THE INPUT
------------

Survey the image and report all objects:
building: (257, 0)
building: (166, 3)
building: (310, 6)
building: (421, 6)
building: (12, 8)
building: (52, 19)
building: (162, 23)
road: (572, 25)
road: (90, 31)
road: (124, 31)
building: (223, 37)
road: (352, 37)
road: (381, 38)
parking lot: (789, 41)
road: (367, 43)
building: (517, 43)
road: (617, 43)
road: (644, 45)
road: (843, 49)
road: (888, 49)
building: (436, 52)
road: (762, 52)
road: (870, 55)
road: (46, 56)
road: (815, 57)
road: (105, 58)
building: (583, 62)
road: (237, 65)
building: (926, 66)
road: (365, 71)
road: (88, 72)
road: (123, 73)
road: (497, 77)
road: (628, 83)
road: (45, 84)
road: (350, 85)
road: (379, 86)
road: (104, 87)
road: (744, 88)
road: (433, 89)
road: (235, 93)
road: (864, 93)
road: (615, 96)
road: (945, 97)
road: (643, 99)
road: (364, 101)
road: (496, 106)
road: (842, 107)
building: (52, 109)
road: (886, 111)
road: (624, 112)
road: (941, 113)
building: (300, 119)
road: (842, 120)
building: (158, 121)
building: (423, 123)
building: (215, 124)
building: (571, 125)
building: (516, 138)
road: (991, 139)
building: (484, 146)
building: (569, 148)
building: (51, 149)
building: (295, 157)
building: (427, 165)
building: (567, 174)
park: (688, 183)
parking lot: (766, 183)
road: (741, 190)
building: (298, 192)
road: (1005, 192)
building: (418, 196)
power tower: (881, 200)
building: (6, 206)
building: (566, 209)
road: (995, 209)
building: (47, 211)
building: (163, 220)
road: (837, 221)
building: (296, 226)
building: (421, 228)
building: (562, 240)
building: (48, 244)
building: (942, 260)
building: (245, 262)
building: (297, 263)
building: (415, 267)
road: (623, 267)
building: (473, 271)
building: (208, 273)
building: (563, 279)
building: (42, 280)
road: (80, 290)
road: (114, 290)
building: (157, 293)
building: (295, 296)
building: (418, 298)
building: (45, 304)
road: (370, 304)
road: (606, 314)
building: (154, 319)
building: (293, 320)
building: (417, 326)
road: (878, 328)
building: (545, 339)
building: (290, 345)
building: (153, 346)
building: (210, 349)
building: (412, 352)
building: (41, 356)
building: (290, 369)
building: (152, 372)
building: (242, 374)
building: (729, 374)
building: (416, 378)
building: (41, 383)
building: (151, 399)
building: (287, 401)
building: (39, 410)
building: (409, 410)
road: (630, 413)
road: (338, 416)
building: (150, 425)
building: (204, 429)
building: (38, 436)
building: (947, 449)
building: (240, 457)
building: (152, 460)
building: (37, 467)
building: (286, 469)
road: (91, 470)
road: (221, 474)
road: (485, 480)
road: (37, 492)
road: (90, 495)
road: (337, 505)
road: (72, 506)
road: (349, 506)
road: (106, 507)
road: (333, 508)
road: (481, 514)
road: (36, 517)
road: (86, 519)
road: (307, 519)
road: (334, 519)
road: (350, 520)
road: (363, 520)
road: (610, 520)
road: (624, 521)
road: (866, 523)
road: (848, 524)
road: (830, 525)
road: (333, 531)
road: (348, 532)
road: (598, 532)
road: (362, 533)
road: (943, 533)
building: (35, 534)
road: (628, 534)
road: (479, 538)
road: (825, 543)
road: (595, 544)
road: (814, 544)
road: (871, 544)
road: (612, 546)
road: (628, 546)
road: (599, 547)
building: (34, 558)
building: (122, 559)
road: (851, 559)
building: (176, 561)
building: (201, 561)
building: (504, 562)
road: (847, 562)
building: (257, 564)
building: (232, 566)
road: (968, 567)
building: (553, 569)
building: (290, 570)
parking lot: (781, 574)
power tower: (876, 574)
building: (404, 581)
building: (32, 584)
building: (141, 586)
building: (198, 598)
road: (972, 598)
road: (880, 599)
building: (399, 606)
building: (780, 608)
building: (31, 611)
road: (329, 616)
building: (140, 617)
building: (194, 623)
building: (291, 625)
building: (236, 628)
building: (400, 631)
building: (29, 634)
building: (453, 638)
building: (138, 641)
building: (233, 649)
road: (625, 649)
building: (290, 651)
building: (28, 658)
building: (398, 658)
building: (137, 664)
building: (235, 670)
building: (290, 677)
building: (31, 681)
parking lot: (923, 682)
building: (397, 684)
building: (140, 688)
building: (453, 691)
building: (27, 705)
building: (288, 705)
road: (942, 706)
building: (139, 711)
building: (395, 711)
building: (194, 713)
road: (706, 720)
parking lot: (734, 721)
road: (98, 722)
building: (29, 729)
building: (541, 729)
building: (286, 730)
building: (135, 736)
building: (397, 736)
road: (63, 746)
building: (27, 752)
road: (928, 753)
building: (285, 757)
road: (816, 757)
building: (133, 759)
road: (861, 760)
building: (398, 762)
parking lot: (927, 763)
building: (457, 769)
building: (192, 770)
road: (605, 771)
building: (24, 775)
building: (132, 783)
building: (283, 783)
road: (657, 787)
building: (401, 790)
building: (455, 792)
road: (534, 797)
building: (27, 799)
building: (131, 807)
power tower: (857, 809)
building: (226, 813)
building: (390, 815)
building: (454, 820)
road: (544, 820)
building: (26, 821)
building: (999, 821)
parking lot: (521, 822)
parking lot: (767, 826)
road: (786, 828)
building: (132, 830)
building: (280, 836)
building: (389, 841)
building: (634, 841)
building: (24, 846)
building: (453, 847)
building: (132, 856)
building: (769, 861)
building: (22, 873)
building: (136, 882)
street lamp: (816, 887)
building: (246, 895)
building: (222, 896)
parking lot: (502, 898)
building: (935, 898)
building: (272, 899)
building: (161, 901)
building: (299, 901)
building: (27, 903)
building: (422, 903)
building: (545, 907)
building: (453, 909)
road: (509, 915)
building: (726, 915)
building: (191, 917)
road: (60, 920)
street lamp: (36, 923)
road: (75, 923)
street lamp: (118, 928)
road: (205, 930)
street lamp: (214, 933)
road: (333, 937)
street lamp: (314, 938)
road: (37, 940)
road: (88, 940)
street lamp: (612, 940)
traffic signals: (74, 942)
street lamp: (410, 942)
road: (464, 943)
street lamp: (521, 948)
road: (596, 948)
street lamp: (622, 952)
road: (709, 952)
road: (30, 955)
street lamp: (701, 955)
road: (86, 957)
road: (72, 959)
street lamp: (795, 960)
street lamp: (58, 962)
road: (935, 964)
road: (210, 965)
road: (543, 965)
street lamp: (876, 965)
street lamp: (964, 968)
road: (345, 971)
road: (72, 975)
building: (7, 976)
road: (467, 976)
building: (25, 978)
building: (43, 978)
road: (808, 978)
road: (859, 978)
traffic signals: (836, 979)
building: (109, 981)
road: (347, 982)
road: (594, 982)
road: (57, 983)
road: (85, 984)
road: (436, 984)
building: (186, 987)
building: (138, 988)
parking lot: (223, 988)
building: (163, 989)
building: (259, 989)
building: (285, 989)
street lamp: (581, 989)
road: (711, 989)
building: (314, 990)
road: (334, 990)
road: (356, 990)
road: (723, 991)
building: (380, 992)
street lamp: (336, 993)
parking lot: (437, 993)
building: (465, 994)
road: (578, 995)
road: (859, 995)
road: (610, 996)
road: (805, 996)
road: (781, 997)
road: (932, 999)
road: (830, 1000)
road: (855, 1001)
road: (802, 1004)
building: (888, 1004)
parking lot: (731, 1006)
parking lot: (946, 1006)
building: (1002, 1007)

------------

WHAT IS EXPECTED
Report every line from the listing above where the string "traffic" can be found.

EXERCISE RESPONSE
traffic signals: (74, 942)
traffic signals: (836, 979)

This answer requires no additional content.